(Supplied data Opens)

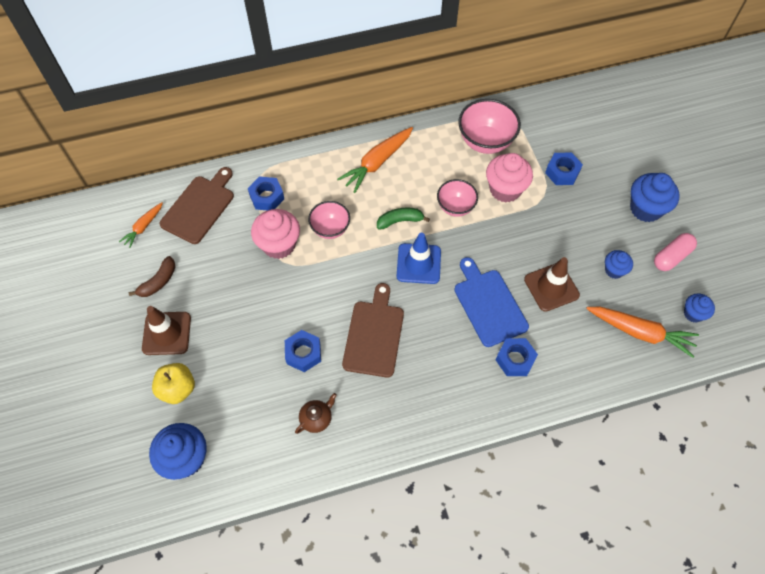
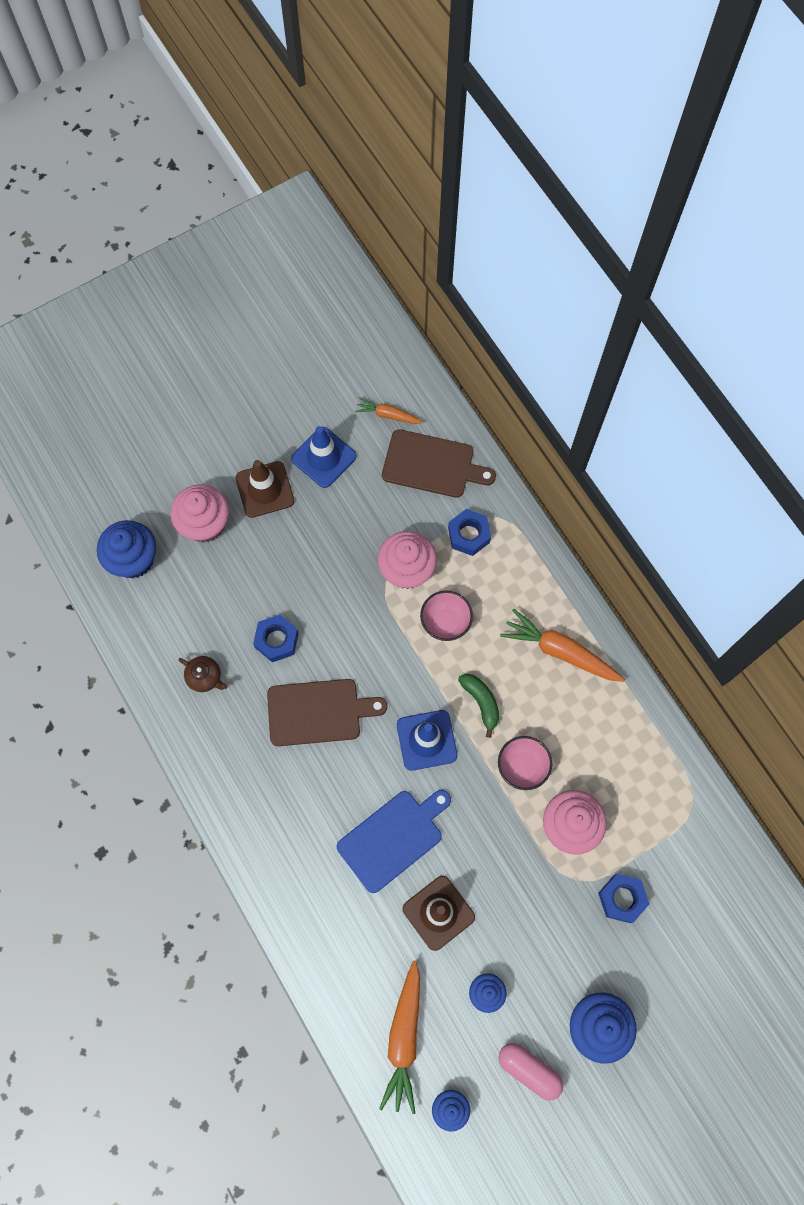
camera: 75 degrees right, 10 degrees up
(158, 282) = (323, 457): brown banana -> blue traffic cone
(177, 389) = (205, 524): yellow apple -> pink cupcake
(485, 142) = (639, 784): pink bowl -> none
(515, 359) = (328, 884): blue nut -> none

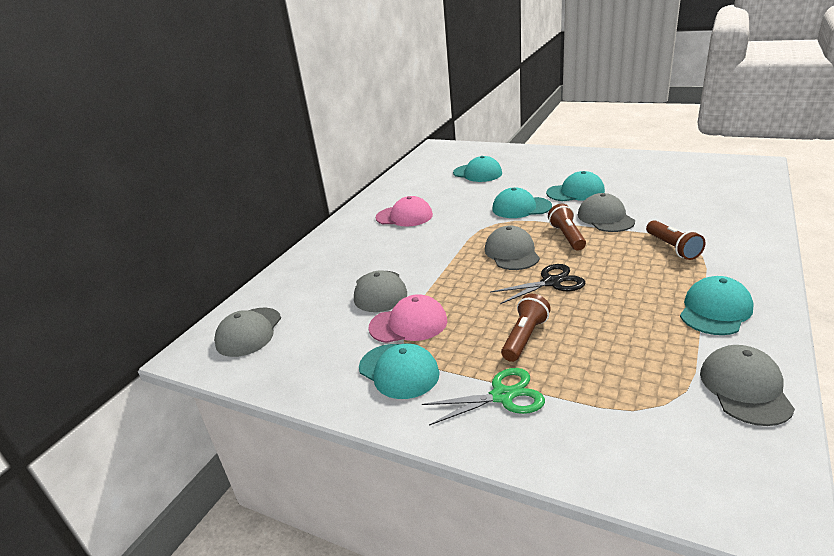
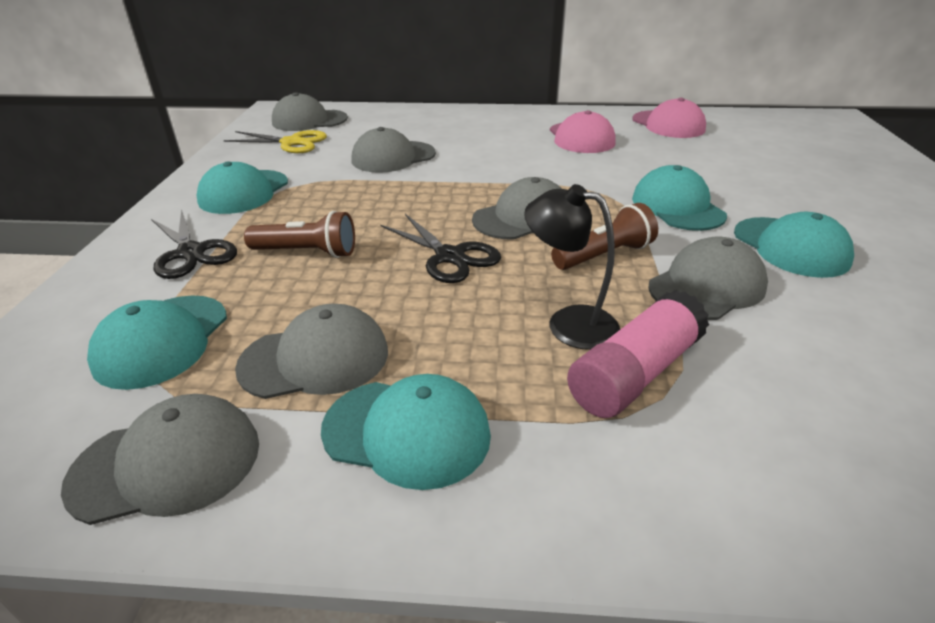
camera: 65 degrees right, 5 degrees up
(300, 343) = (291, 143): none -> yellow scissors
(408, 324) = (330, 182): pink cap -> pink cap (668, 125)
(477, 173) = (770, 159): turquoise cap -> turquoise cap (162, 340)
(502, 396) = (191, 253): green scissors -> black scissors
(630, 256) = (568, 323): none -> black lamp
(653, 336) = (315, 359): none -> grey cap
(672, 248) = (635, 373): brown flashlight -> pink glue stick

(Supplied data Closes)

**What needs to be done**
All lines holding the word "right" must be copied from the data.

**Answer space**
camera: 75 degrees right, 10 degrees up
camera: 65 degrees right, 5 degrees up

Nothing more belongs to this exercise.